[Task description] Filter the listing down to the lines containing the word "traffic".

[Start of Attachment]

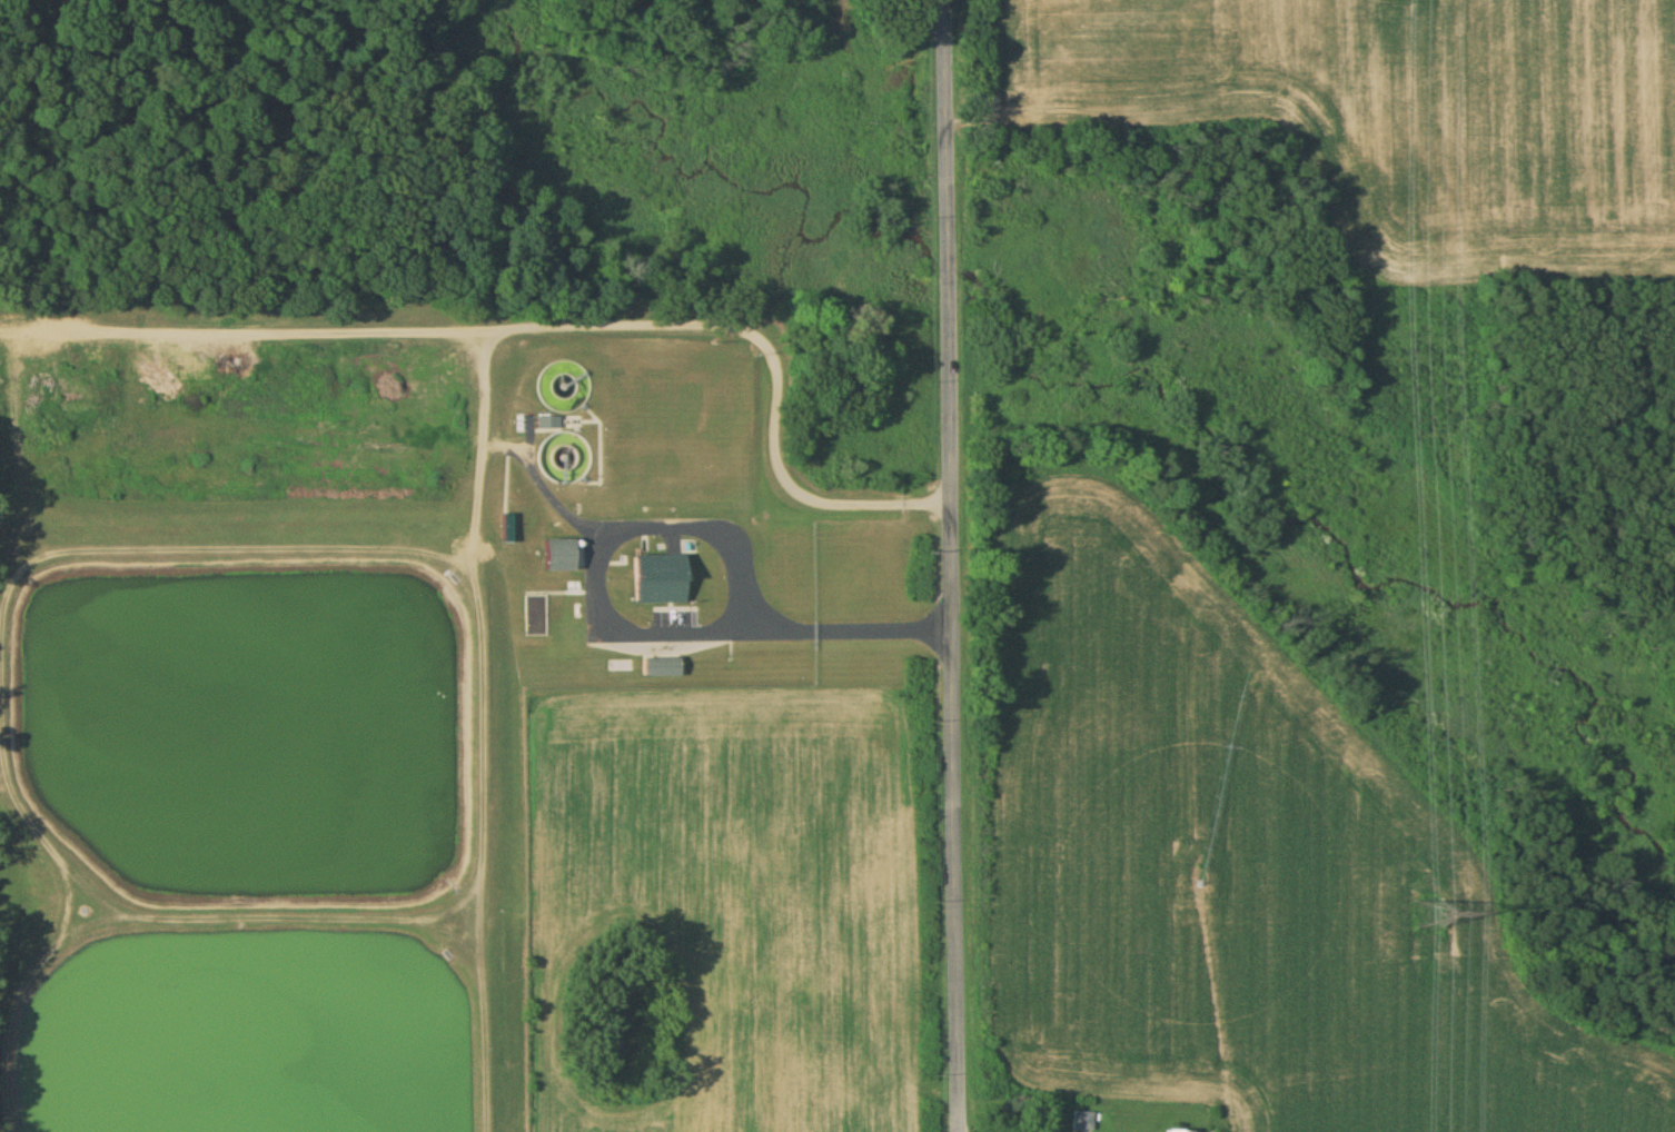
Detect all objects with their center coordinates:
road: (548, 327)
building: (546, 424)
road: (484, 450)
building: (565, 465)
building: (557, 555)
road: (953, 565)
building: (656, 579)
road: (620, 625)
road: (0, 637)
building: (658, 667)
road: (478, 849)
power tower: (1428, 911)
building: (1081, 1122)
building: (1165, 1131)

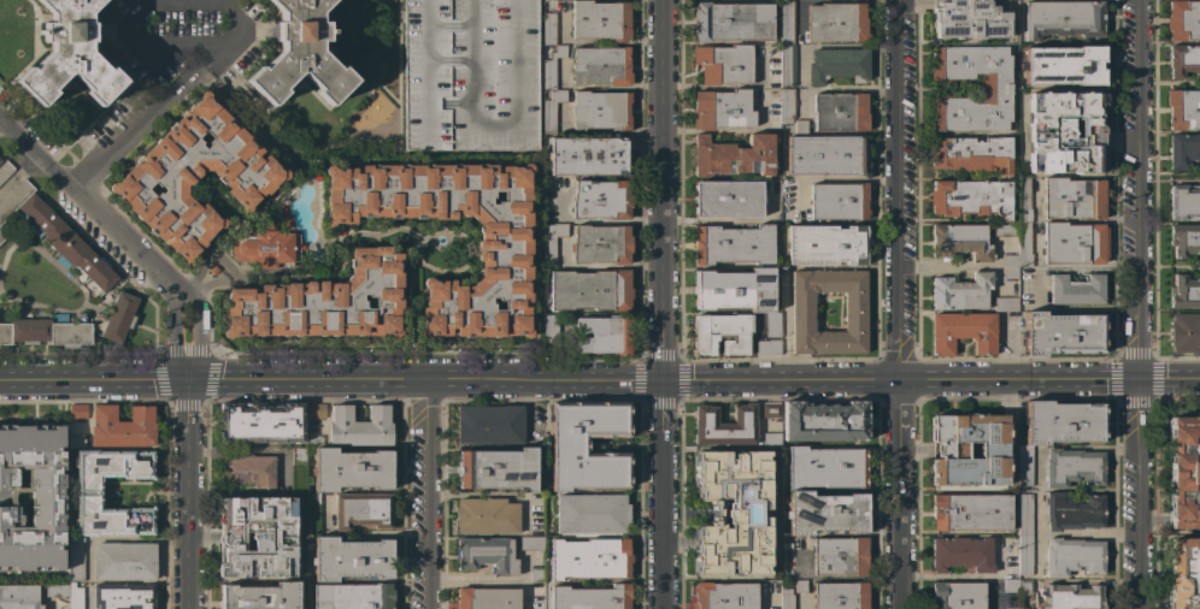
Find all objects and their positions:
building: (970, 18)
building: (1063, 18)
building: (600, 20)
building: (1183, 20)
building: (732, 21)
building: (786, 22)
building: (836, 22)
building: (550, 28)
road: (144, 48)
building: (69, 53)
building: (299, 54)
building: (1183, 59)
building: (724, 64)
building: (787, 65)
building: (837, 65)
building: (1063, 65)
building: (552, 66)
building: (601, 66)
building: (470, 74)
parking lot: (470, 74)
building: (993, 89)
road: (165, 98)
building: (786, 105)
building: (722, 109)
building: (1184, 109)
building: (552, 110)
building: (600, 111)
building: (840, 112)
road: (240, 114)
building: (800, 126)
building: (1065, 132)
building: (1183, 149)
building: (971, 154)
building: (588, 155)
building: (825, 155)
building: (732, 156)
building: (5, 169)
building: (195, 176)
road: (844, 180)
road: (1138, 188)
road: (661, 190)
road: (890, 190)
building: (971, 198)
building: (600, 199)
building: (728, 199)
building: (1072, 199)
building: (839, 201)
building: (1024, 201)
building: (1184, 202)
road: (90, 208)
road: (606, 220)
building: (1006, 229)
building: (55, 234)
building: (1185, 240)
building: (960, 241)
building: (552, 243)
building: (1073, 243)
building: (600, 244)
building: (733, 244)
building: (825, 244)
building: (1024, 244)
building: (263, 247)
building: (503, 247)
building: (1010, 260)
road: (221, 263)
building: (213, 270)
building: (1010, 272)
building: (734, 289)
building: (590, 290)
building: (1077, 290)
building: (961, 292)
building: (1184, 292)
building: (324, 302)
building: (1005, 304)
road: (1074, 306)
building: (855, 312)
building: (118, 317)
building: (772, 324)
building: (45, 331)
building: (722, 333)
building: (963, 333)
building: (1185, 333)
building: (603, 334)
building: (1062, 334)
building: (550, 335)
road: (195, 336)
road: (172, 337)
building: (767, 347)
traffic signals: (1138, 377)
road: (1048, 378)
road: (778, 380)
traffic signals: (661, 381)
traffic signals: (185, 382)
road: (603, 382)
road: (92, 383)
road: (306, 383)
road: (486, 383)
building: (315, 410)
building: (770, 410)
building: (77, 411)
building: (260, 422)
building: (824, 422)
building: (1063, 422)
building: (489, 424)
building: (360, 426)
building: (725, 426)
building: (122, 427)
building: (771, 439)
building: (77, 441)
building: (314, 441)
building: (568, 445)
building: (951, 450)
building: (1024, 465)
building: (1073, 467)
building: (826, 468)
building: (298, 469)
building: (351, 469)
building: (497, 469)
building: (247, 470)
building: (1184, 472)
building: (88, 486)
road: (1037, 489)
road: (1138, 493)
road: (896, 494)
road: (186, 495)
road: (661, 495)
road: (426, 496)
building: (32, 498)
building: (362, 510)
building: (971, 511)
building: (1073, 511)
building: (825, 512)
building: (591, 513)
building: (733, 513)
building: (1025, 513)
building: (313, 514)
building: (486, 516)
road: (360, 533)
building: (257, 536)
road: (131, 540)
building: (531, 543)
building: (786, 545)
building: (961, 554)
building: (1025, 554)
building: (486, 555)
building: (840, 556)
building: (1073, 556)
building: (589, 558)
building: (76, 559)
building: (350, 559)
building: (124, 561)
building: (1184, 573)
building: (536, 574)
road: (943, 576)
road: (830, 577)
road: (88, 581)
road: (487, 583)
building: (800, 586)
building: (1010, 586)
building: (1025, 587)
building: (64, 592)
building: (724, 595)
building: (840, 595)
building: (957, 595)
building: (123, 596)
building: (259, 596)
building: (352, 596)
building: (19, 597)
building: (590, 597)
building: (1070, 597)
building: (487, 598)
building: (787, 599)
building: (1022, 607)

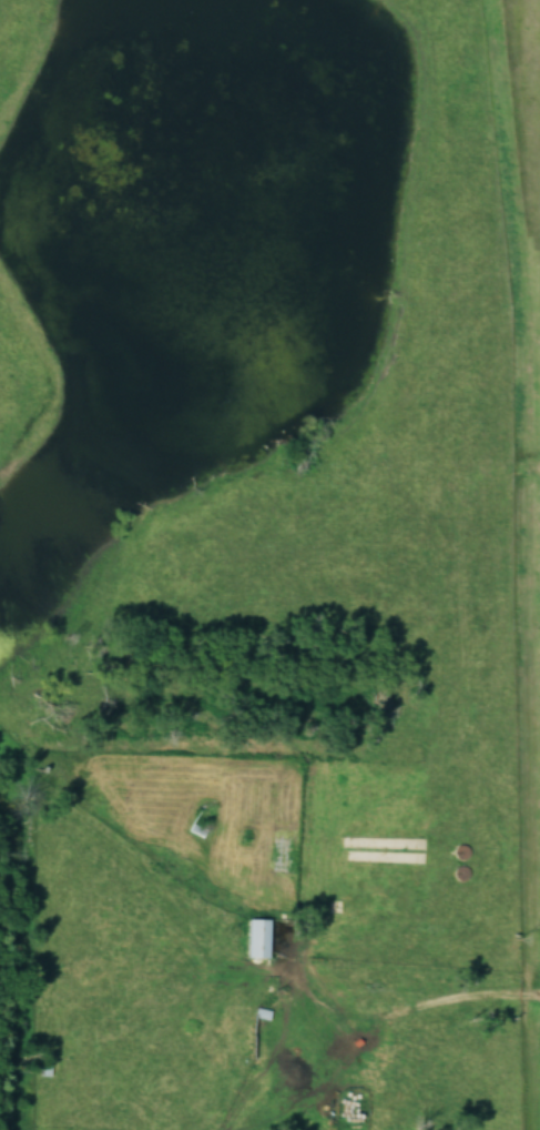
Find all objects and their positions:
building: (258, 938)
road: (444, 995)

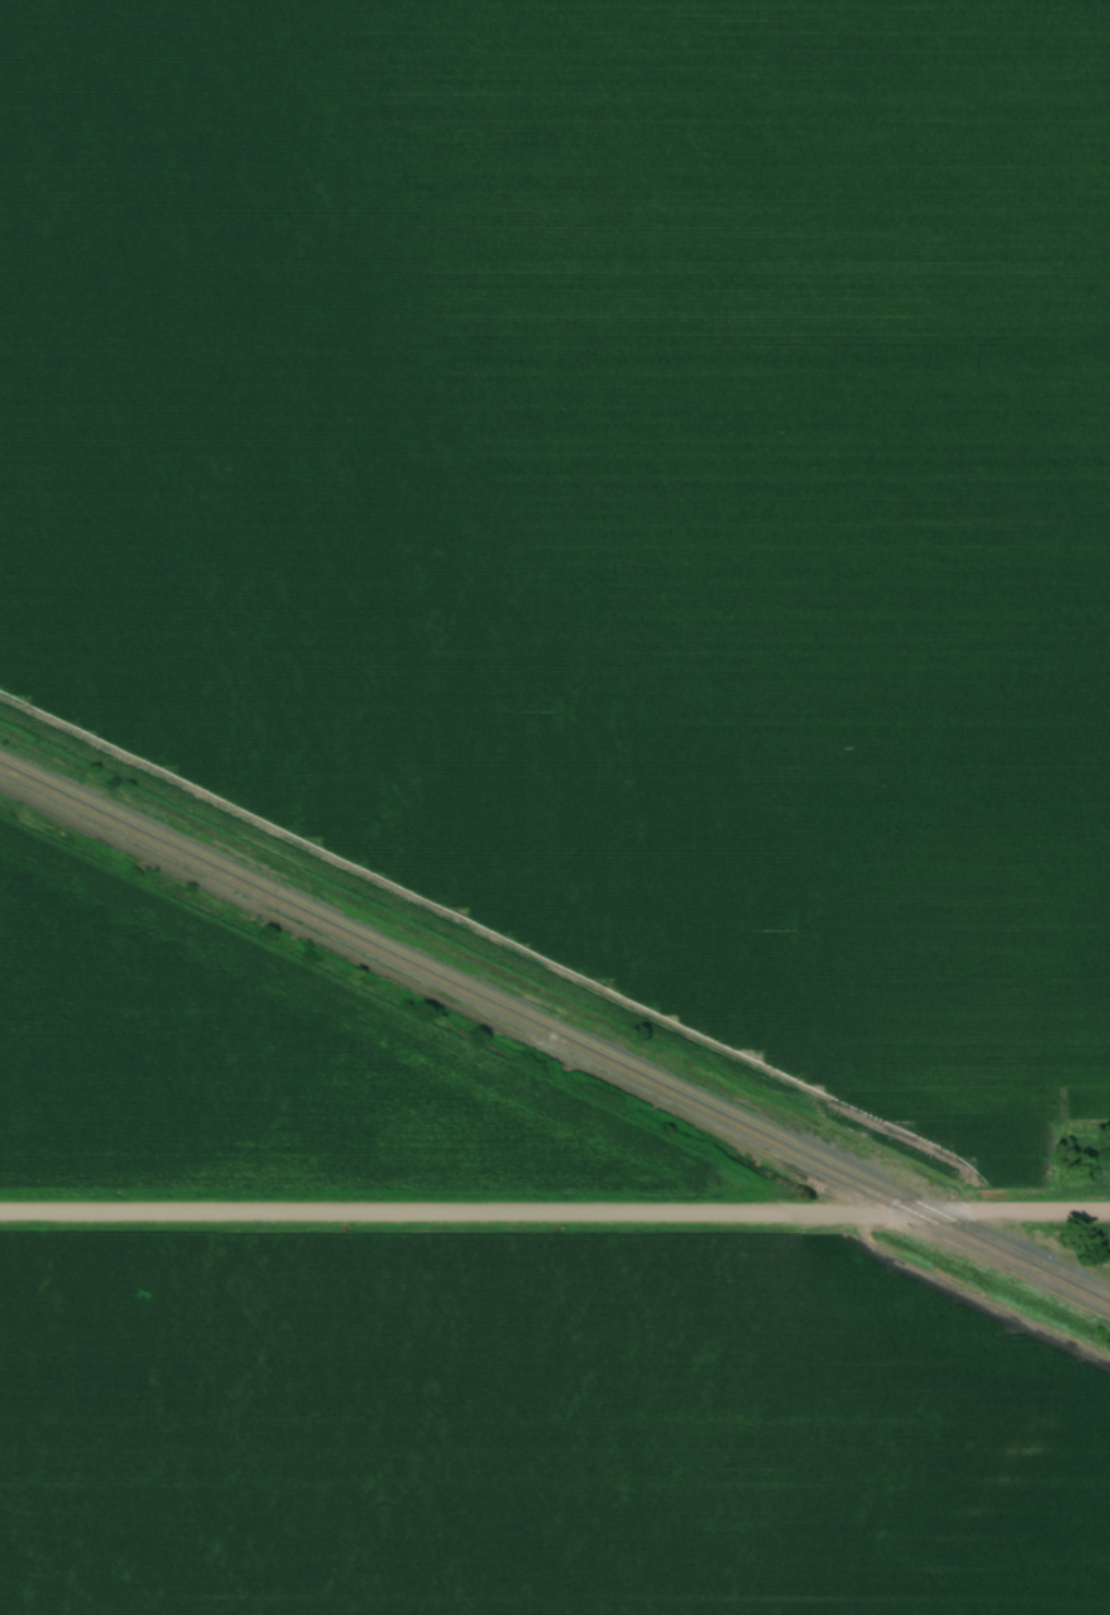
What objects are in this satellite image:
railway: (554, 1027)
railway: (554, 1040)
road: (555, 1214)

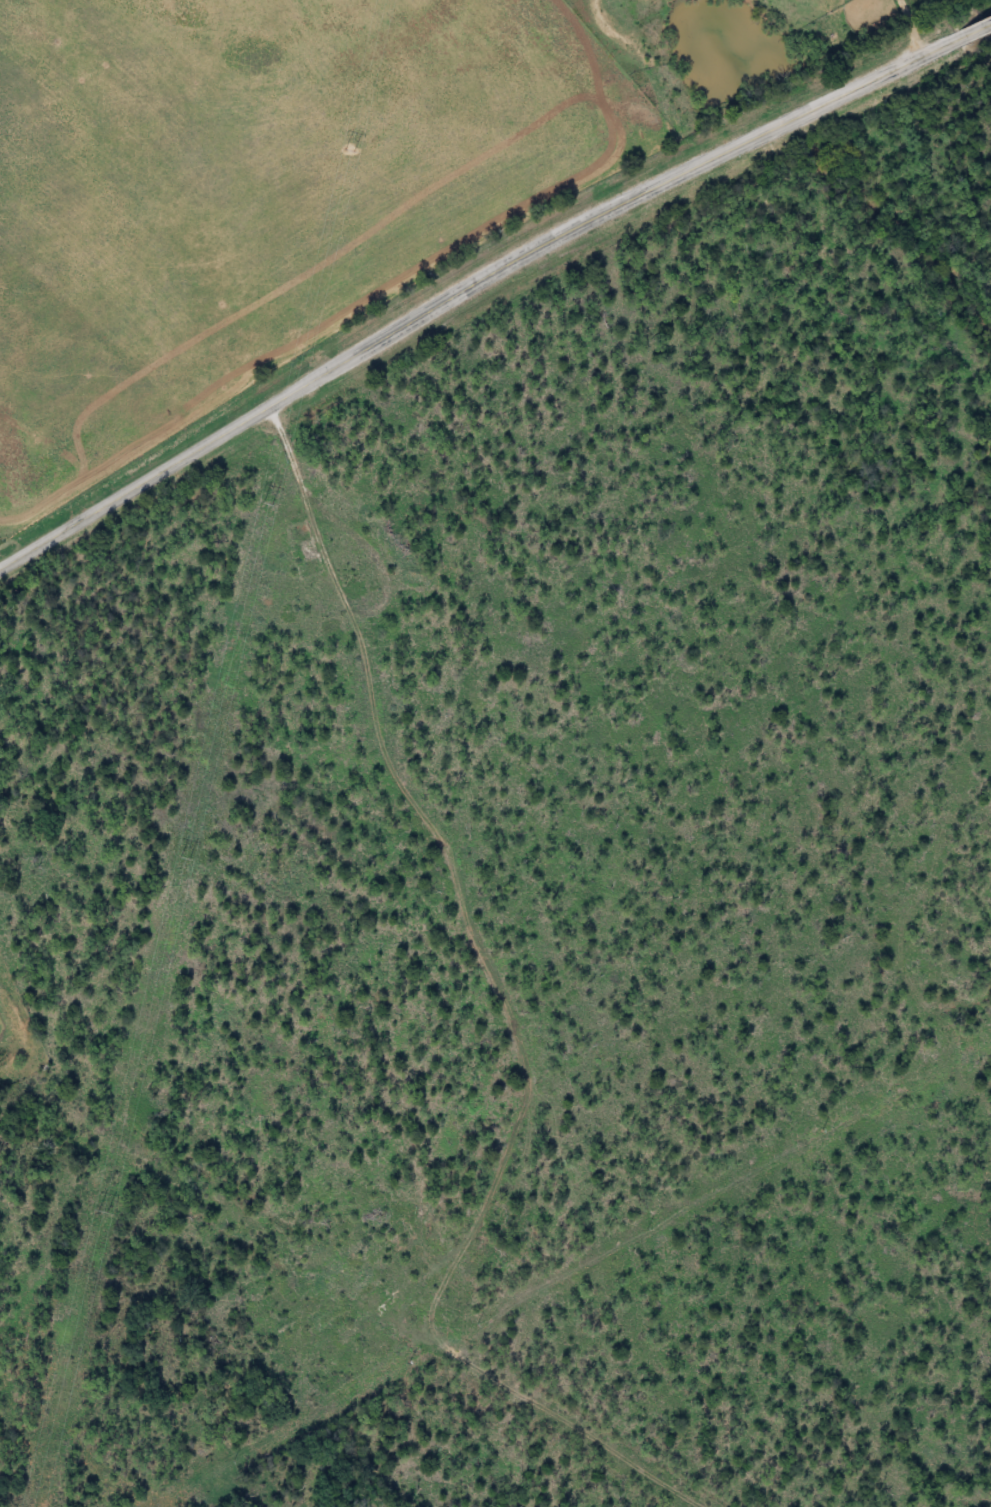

[End of Attachment]

[Written answer]
traffic signals: (1138, 377)
traffic signals: (661, 381)
traffic signals: (185, 382)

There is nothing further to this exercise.